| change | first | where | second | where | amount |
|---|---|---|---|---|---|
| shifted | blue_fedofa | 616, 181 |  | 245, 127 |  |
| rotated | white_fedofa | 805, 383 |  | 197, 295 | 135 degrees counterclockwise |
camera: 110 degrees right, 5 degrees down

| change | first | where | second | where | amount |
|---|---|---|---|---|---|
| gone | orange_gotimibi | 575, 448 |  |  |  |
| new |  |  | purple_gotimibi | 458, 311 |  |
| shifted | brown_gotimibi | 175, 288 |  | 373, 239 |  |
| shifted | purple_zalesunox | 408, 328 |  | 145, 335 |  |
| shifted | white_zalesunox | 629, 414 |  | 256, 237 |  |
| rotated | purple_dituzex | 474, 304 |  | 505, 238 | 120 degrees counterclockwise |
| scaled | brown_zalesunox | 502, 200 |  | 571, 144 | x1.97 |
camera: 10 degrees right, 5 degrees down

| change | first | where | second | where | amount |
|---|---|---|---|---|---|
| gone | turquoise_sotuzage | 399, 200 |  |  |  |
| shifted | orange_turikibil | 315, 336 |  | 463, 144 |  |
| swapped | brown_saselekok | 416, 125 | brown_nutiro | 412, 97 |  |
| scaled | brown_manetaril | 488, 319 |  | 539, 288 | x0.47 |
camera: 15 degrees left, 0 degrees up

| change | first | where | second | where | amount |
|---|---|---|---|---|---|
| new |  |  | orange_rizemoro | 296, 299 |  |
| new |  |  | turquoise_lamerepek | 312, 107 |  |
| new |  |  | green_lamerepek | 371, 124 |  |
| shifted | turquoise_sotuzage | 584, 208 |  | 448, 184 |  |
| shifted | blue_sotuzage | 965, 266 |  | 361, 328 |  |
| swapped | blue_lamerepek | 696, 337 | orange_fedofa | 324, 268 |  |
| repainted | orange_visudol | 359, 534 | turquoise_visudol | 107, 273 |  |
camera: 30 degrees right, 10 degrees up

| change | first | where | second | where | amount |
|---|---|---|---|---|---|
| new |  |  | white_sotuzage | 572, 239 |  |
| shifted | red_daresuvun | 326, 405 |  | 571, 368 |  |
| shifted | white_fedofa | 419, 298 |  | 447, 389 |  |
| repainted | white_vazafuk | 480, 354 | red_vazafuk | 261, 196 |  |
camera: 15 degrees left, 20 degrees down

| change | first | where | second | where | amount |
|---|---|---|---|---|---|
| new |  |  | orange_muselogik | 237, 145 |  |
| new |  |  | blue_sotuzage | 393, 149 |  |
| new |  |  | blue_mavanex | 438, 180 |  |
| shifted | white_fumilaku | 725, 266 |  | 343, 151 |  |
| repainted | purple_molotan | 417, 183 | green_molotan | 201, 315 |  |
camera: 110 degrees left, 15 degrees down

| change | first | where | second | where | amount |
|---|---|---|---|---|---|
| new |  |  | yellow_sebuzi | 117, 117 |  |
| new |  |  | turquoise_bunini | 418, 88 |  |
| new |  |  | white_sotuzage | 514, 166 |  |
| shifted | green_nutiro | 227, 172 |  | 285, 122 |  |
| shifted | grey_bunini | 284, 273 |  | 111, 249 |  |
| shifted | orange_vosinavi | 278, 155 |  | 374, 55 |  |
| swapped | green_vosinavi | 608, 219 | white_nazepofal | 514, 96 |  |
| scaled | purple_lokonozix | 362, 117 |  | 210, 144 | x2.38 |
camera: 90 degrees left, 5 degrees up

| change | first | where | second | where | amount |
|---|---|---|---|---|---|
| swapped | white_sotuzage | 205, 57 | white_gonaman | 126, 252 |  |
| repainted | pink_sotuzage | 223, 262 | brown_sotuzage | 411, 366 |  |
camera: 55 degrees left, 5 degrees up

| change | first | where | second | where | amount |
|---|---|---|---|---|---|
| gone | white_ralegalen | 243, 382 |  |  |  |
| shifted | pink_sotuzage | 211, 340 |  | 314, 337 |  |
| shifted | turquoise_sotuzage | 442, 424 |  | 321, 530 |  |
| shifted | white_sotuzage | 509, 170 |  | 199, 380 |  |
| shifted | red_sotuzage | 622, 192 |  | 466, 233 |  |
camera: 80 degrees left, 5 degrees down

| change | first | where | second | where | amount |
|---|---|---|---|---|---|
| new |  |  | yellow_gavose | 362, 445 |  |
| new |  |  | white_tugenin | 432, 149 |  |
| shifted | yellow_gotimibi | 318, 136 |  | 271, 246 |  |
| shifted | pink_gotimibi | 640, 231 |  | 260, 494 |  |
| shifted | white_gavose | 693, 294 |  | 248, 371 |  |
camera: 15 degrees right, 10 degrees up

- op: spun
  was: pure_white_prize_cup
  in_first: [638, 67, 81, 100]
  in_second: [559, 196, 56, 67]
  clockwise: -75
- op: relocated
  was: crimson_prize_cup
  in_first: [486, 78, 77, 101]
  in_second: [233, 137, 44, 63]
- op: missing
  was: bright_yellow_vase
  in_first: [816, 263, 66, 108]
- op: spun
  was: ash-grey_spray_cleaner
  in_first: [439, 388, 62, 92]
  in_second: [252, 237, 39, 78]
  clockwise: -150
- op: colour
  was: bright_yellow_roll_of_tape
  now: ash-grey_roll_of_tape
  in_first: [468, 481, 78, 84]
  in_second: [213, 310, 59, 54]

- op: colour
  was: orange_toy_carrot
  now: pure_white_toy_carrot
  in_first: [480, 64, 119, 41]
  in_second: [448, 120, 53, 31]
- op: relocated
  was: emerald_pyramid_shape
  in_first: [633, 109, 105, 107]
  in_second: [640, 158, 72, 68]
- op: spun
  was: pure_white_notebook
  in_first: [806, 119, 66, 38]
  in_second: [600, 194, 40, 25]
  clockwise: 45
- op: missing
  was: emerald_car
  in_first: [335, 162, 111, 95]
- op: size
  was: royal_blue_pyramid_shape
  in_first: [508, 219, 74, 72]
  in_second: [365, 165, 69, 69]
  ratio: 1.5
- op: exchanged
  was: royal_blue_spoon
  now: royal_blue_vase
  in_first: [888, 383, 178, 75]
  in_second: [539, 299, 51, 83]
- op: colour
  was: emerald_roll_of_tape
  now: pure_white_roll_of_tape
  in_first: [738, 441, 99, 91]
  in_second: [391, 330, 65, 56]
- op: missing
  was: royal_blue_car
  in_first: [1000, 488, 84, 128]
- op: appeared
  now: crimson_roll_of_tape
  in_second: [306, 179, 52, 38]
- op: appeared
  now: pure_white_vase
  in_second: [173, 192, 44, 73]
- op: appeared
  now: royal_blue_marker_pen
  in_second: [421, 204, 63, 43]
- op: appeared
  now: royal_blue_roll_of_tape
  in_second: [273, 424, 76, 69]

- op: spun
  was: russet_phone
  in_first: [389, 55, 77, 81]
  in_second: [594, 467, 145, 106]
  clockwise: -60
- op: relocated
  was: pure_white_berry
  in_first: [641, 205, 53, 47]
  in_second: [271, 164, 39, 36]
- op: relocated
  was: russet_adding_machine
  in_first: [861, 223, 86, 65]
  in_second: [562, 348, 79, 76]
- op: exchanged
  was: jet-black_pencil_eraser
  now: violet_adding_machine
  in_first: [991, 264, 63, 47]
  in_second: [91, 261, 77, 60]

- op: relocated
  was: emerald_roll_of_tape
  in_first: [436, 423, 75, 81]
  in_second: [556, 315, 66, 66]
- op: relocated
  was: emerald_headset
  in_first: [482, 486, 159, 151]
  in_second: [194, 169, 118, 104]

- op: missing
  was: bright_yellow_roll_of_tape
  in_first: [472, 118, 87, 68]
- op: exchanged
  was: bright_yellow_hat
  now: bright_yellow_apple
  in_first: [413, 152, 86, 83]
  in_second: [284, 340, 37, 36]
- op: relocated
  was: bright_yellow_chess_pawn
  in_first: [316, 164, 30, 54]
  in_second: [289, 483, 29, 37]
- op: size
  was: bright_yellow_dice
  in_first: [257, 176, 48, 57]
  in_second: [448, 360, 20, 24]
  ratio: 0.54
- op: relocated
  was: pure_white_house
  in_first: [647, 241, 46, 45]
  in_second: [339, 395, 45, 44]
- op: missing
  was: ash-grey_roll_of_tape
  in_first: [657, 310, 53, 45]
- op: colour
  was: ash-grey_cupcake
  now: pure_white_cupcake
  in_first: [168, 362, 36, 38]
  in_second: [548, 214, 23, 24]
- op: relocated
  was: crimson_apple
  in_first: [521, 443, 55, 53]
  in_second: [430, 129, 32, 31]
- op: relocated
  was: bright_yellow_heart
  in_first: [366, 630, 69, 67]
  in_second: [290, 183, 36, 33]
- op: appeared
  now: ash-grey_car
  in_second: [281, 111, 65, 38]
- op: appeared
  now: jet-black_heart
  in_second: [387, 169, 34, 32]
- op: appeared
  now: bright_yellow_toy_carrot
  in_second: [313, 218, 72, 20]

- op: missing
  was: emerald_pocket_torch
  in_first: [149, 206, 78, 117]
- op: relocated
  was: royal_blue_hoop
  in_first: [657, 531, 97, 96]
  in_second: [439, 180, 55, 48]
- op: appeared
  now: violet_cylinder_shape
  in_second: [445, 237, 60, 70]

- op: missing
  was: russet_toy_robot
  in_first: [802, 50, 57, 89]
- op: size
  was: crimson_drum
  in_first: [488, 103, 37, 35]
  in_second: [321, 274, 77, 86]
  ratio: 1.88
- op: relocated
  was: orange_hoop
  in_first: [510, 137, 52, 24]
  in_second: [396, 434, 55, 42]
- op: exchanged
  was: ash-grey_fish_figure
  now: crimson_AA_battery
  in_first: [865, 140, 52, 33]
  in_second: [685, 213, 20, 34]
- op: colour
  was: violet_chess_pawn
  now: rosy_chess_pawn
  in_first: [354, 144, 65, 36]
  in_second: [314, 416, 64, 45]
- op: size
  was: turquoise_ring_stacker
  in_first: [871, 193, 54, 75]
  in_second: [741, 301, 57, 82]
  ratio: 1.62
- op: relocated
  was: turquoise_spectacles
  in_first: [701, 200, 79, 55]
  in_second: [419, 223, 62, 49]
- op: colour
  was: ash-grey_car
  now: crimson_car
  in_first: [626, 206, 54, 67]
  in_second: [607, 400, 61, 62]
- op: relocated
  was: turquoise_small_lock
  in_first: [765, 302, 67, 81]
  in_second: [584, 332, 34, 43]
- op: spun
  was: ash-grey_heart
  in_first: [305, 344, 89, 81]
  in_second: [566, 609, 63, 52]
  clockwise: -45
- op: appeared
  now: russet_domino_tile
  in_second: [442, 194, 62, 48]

++++++++++++++++++++

• EXERCISE
Starting with the first line of the listing above, copy each line exactly until you have copied the line containing "135 degrees counterclockwise |". Stop there.

• TASK ANSWER
| change | first | where | second | where | amount |
|---|---|---|---|---|---|
| shifted | blue_fedofa | 616, 181 |  | 245, 127 |  |
| rotated | white_fedofa | 805, 383 |  | 197, 295 | 135 degrees counterclockwise |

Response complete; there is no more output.